■ **What to produce**
Please repeat the lines below, exactly and only, from the one that holds "The purple_kukovon moved" through the one that holds "The white_molevata at".

[[ Task data open ]]

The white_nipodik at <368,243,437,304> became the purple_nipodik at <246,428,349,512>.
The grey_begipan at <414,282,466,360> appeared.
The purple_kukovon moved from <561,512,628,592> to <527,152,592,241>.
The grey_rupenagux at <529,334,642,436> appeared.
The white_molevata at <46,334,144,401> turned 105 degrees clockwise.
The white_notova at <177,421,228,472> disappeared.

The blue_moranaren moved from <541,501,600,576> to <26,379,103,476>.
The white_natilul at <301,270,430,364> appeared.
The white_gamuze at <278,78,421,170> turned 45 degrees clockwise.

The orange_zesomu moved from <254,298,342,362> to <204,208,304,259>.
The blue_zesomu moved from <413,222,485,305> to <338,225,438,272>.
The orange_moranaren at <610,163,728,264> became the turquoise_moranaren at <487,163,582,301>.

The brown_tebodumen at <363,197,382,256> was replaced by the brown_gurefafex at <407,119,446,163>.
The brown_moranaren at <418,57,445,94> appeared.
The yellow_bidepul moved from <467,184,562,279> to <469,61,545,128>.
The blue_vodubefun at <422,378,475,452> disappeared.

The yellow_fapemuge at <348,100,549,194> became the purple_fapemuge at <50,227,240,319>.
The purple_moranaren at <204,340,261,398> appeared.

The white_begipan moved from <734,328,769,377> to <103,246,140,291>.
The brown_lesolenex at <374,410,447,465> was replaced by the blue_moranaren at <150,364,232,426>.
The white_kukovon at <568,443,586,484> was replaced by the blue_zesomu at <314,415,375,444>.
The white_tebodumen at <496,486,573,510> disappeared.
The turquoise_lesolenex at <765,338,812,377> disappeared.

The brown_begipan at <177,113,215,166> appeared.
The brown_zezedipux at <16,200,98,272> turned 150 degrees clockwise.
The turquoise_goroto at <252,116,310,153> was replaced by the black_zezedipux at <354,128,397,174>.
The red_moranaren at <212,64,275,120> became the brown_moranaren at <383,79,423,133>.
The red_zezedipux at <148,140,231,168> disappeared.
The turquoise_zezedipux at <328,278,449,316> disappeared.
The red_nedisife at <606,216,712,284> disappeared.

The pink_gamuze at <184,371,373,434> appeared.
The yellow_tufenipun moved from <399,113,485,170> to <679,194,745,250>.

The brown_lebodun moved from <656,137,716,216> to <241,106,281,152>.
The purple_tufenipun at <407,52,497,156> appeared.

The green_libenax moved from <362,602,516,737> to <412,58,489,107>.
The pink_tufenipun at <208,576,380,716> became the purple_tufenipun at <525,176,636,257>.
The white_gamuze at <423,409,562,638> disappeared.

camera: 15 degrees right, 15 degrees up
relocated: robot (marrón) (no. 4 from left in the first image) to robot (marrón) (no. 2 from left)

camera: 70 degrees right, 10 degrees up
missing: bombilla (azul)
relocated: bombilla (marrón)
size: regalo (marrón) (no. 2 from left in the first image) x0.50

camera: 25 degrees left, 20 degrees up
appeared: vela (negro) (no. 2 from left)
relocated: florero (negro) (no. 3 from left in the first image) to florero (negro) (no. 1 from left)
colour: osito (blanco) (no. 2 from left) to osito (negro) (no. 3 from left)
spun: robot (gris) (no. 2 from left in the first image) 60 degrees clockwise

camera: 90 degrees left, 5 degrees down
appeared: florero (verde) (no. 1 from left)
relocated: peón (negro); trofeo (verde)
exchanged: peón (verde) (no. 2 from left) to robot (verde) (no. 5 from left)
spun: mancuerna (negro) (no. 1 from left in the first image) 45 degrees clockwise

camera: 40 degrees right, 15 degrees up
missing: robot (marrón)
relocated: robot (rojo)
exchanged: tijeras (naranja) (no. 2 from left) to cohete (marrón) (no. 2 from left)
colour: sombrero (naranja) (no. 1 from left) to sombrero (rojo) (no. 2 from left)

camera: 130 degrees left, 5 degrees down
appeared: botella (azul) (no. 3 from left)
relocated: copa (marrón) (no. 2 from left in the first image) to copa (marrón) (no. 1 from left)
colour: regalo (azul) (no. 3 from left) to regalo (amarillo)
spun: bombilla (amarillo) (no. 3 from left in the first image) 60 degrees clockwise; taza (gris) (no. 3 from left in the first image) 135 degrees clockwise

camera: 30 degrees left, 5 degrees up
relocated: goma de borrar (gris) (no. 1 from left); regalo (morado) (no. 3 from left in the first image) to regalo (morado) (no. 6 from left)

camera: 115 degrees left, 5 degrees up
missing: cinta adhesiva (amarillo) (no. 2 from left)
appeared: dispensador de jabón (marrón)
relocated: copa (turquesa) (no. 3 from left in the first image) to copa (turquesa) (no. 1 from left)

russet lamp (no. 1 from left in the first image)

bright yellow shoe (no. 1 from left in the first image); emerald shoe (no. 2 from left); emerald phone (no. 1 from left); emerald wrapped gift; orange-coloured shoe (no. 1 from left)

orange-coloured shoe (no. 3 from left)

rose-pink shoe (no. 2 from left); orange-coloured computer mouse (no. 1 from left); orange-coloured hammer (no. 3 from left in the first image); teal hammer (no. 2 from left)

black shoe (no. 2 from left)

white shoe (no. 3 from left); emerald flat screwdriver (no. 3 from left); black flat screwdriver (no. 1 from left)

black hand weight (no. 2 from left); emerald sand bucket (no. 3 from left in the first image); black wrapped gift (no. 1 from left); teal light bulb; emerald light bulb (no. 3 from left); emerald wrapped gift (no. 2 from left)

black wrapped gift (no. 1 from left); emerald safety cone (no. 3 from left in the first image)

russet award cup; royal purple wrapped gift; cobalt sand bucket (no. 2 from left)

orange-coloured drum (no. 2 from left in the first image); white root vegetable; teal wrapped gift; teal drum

[[ Task data closed ]]

■ **Solution**
The purple_kukovon moved from <561,512,628,592> to <527,152,592,241>.
The grey_rupenagux at <529,334,642,436> appeared.
The white_molevata at <46,334,144,401> turned 105 degrees clockwise.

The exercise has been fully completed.